Only the lines from the first line of the entries through the line with "J4 pin 2: N10 -> VA" belong in the answer, each restated word for word and without pictures.

:: Data excerpts ::
Start of Block

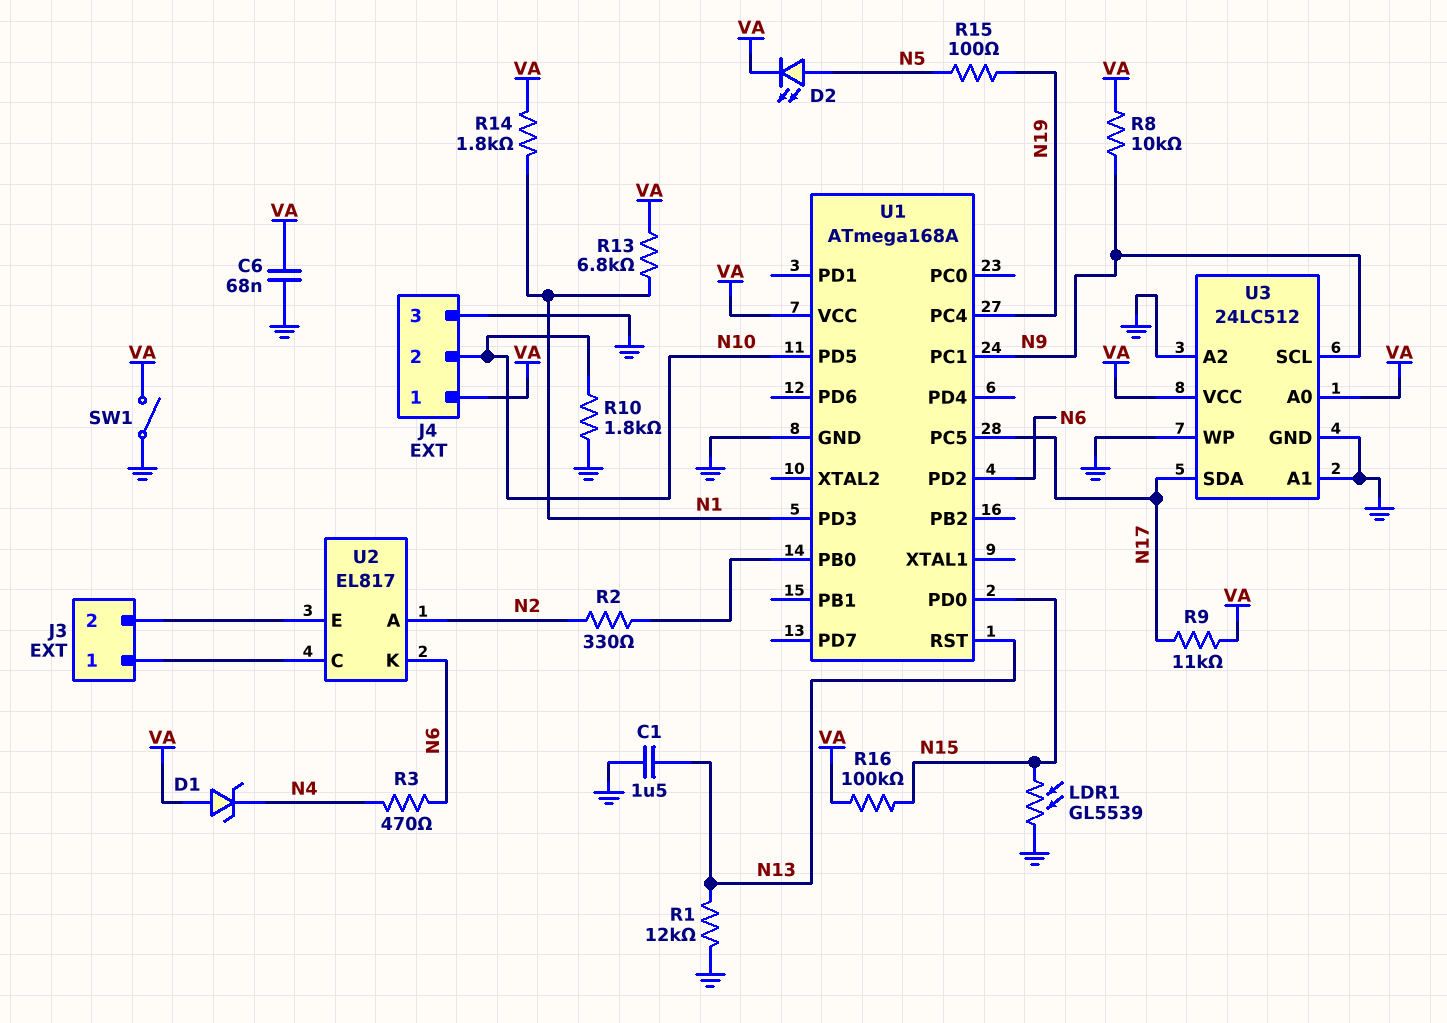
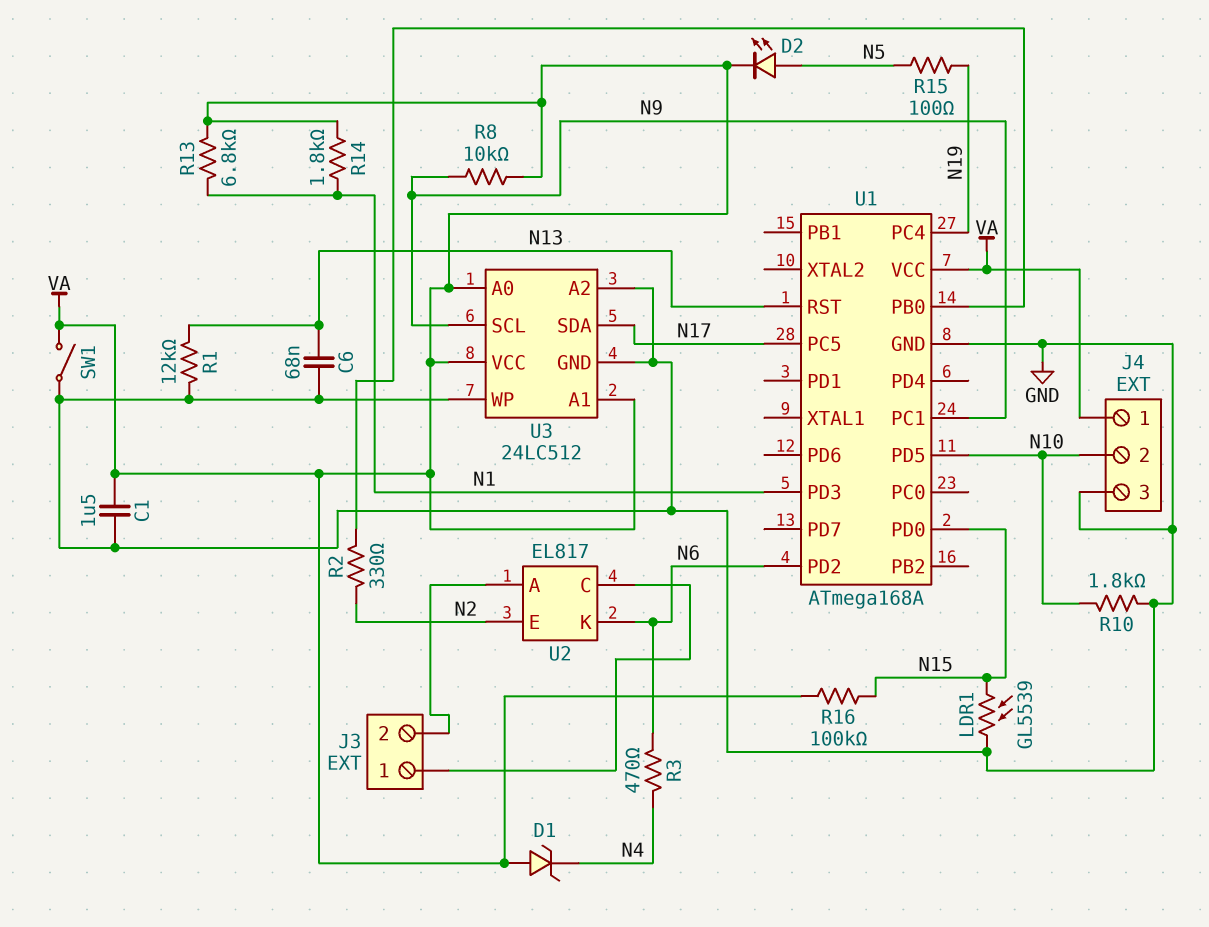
C1: 1.5uF (GND, N13) -> 1.5uF (GND, VA)
C6: 68nF (GND, VA) -> 68nF (GND, N13)
R9: 11k (N17, VA) -> none
U2 pin A: N2 -> J3/2
U2 pin E: J3/2 -> N2
U3 pin A1: GND -> VA

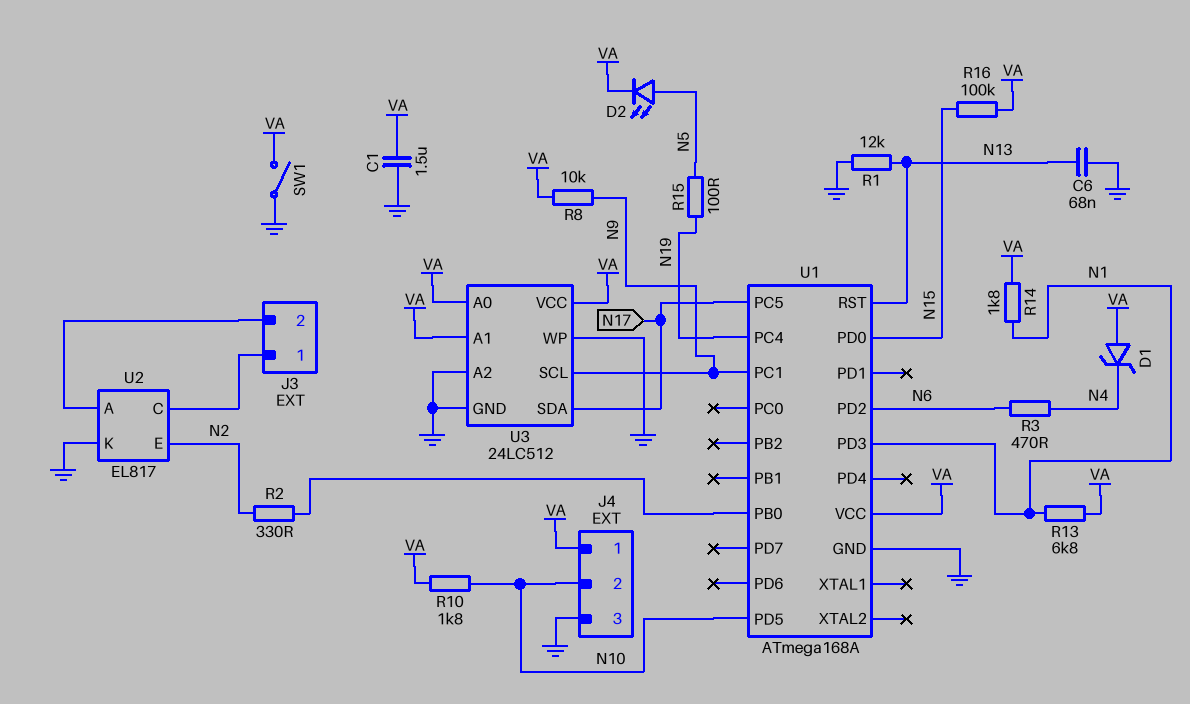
LDR1: GL5539 (GND, N15) -> none
R10: 1.8k (GND, N10) -> 1.8k (N10, VA)
U2 pin K: N6 -> GND

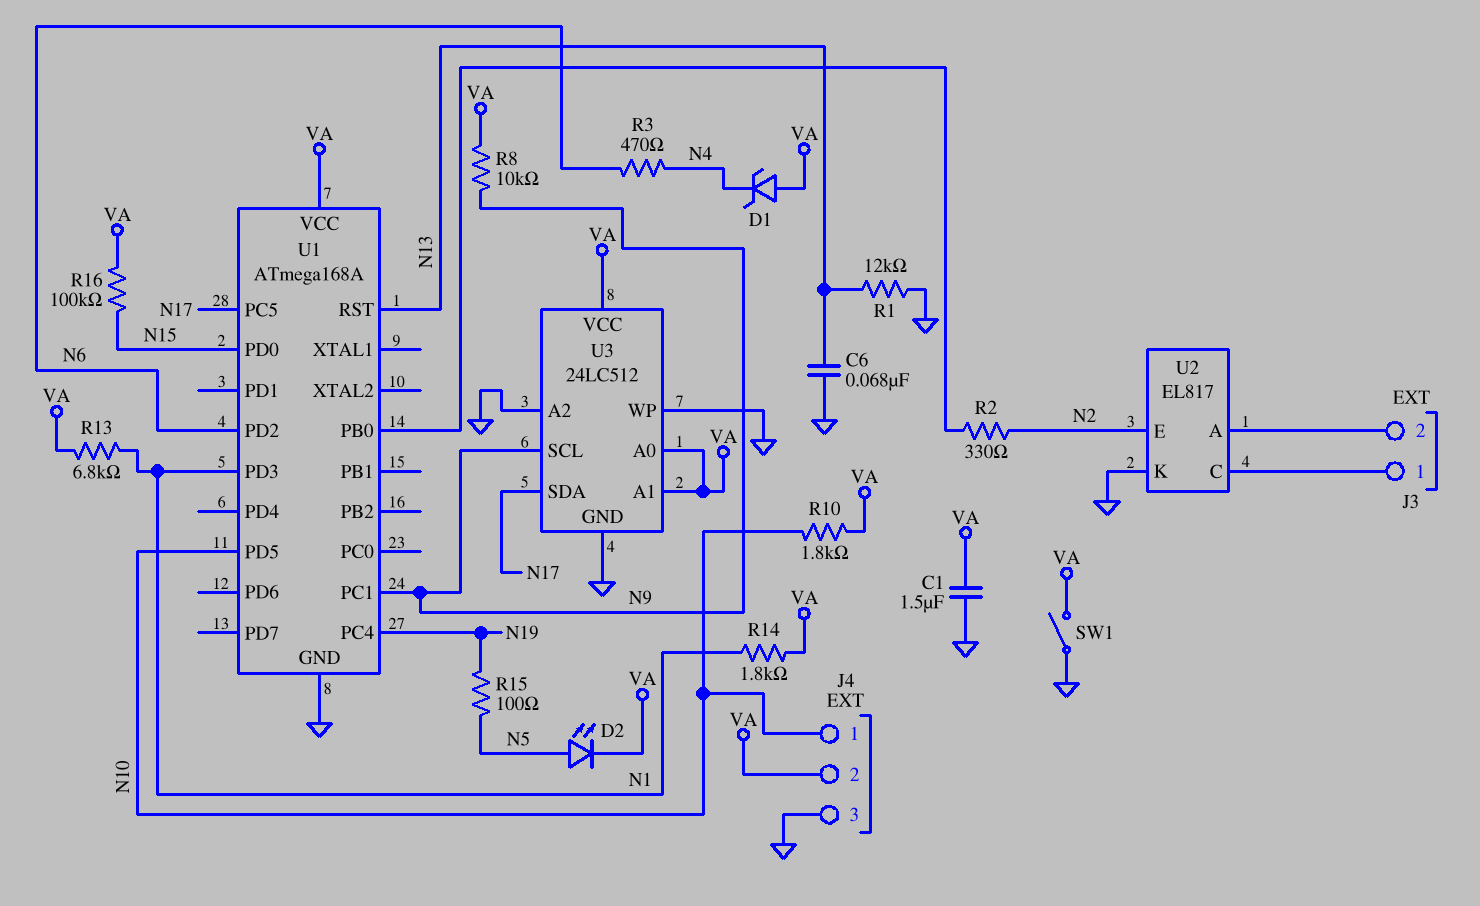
J4 pin 1: VA -> N10
J4 pin 2: N10 -> VA

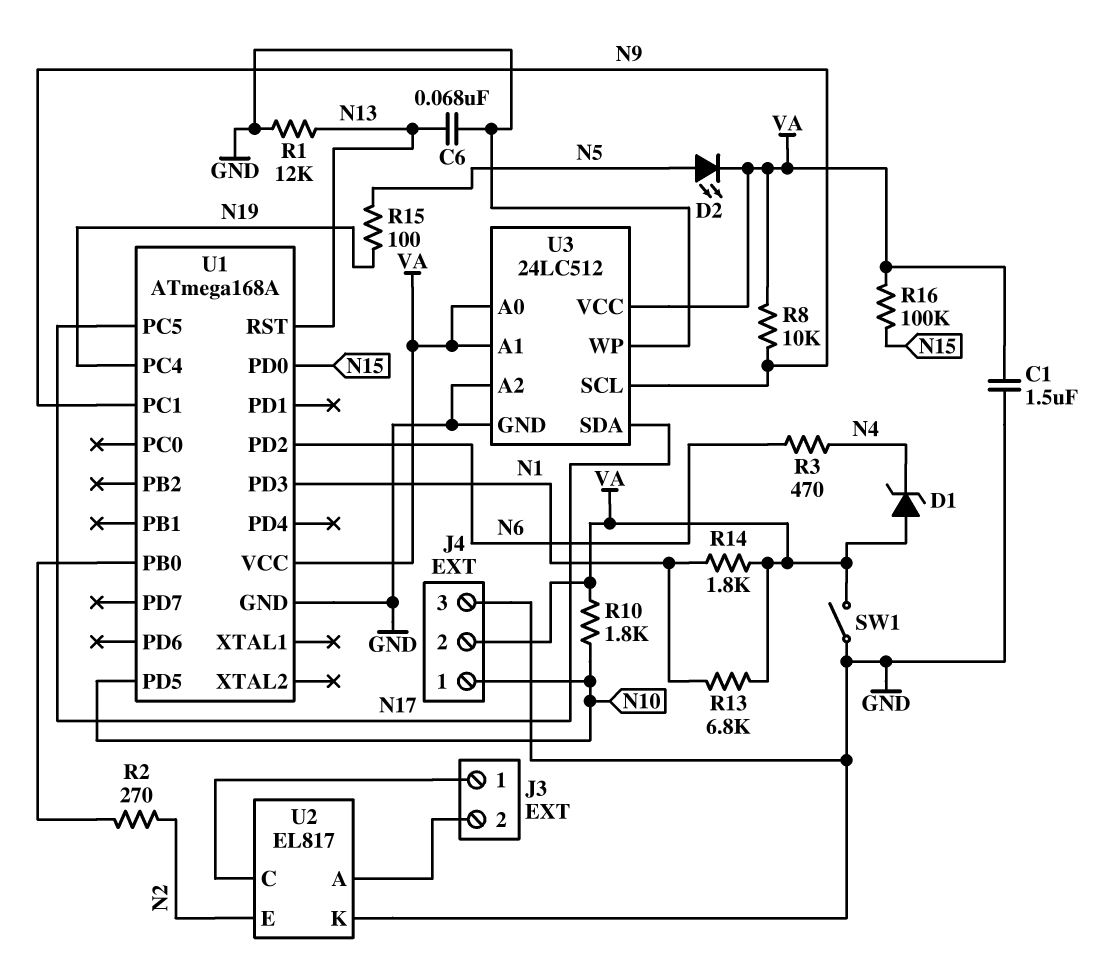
R2: 330 (N2, U1/PB0) -> 270 (N2, U1/PB0)

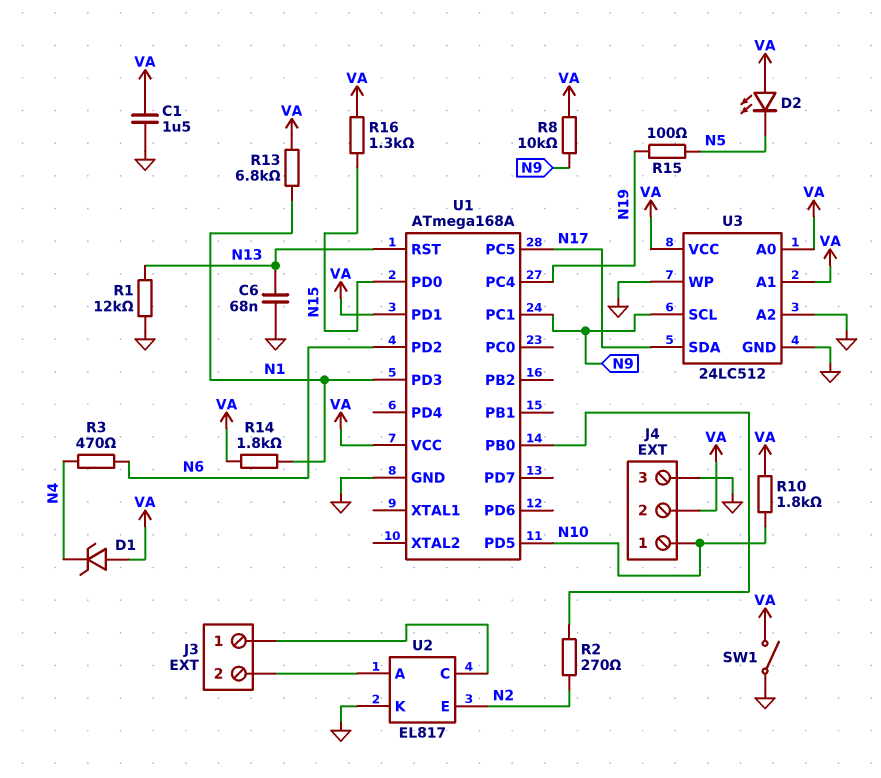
D2: LED (A N5, K VA) -> LED (A VA, K N5)
R16: 100k (N15, VA) -> 1.3k (N15, VA)
U1 pin PD1: none -> VA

End of Block

:: Exercise output ::
C1: 1.5uF (GND, N13) -> 1.5uF (GND, VA)
C6: 68nF (GND, VA) -> 68nF (GND, N13)
R9: 11k (N17, VA) -> none
U2 pin A: N2 -> J3/2
U2 pin E: J3/2 -> N2
U3 pin A1: GND -> VA

LDR1: GL5539 (GND, N15) -> none
R10: 1.8k (GND, N10) -> 1.8k (N10, VA)
U2 pin K: N6 -> GND

J4 pin 1: VA -> N10
J4 pin 2: N10 -> VA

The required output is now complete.